Stored items from a collection
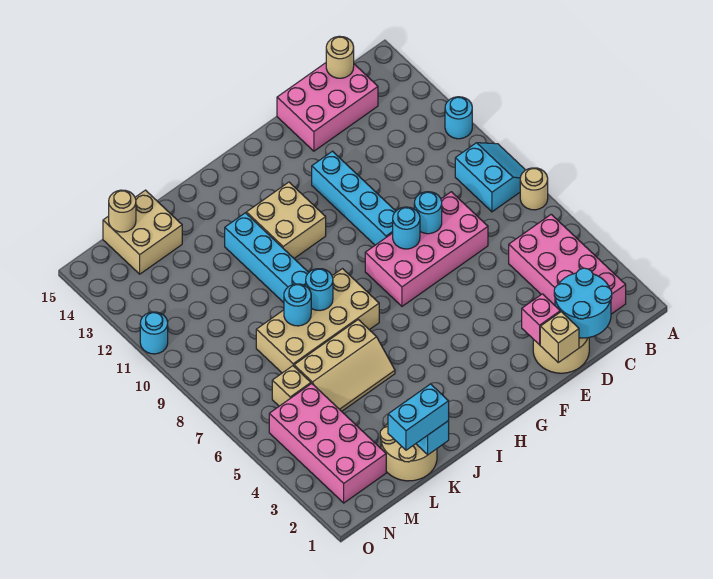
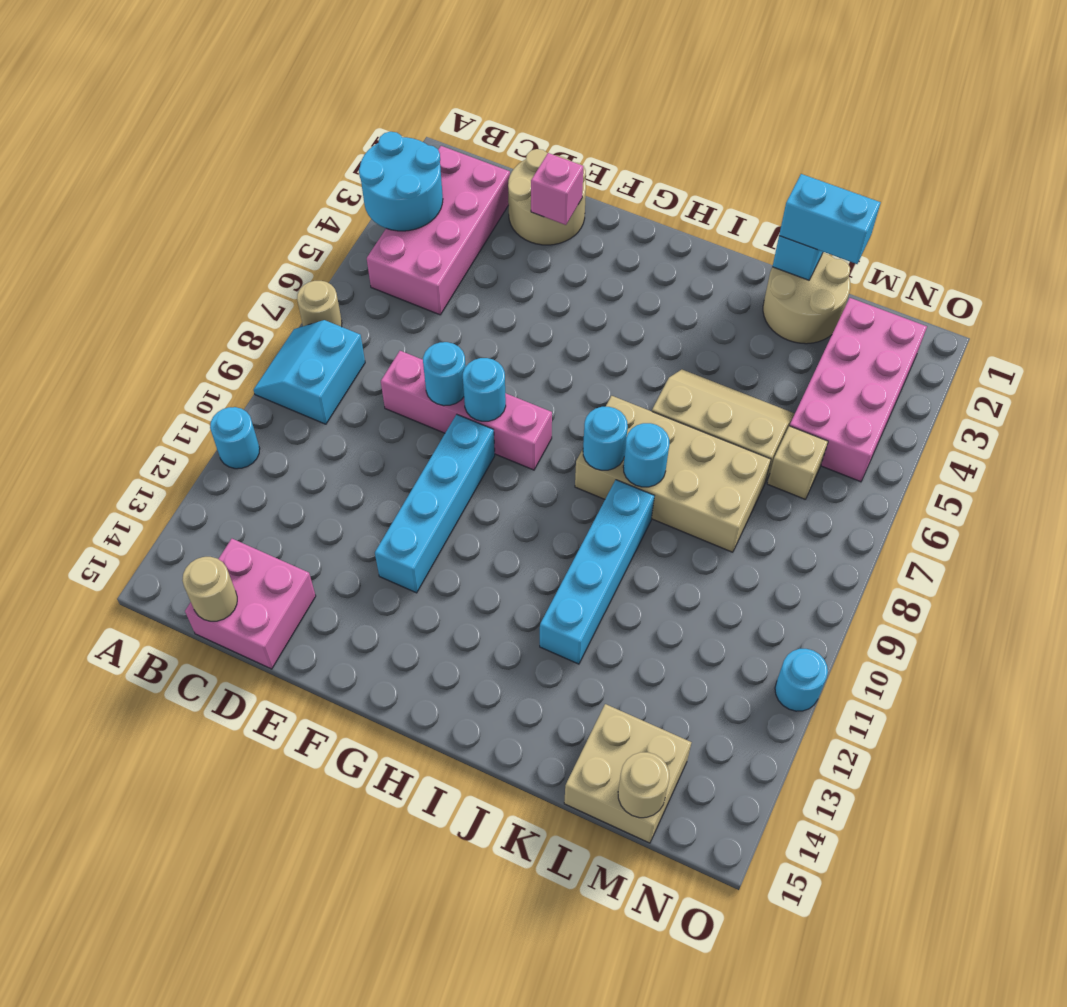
cyan round brick C1:D2 level 2 -> cyan round brick A3:B4 level 2
pink brick C14:E15 level 1 -> pink brick C14:D15 level 1
pink brick D7:G8 level 1 -> pink brick D8:G8 level 1
tan brick E1 level 2 -> none
tan brick H11:I12 level 1 -> none
cyan round brick K8 level 2 -> cyan round brick I8 level 2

— Exercise aim —
Would you return, unchanged, the lines from the one containing "tan brick E1 level 2 -> none" through the end of the entries?

— Response below —
tan brick E1 level 2 -> none
tan brick H11:I12 level 1 -> none
cyan round brick K8 level 2 -> cyan round brick I8 level 2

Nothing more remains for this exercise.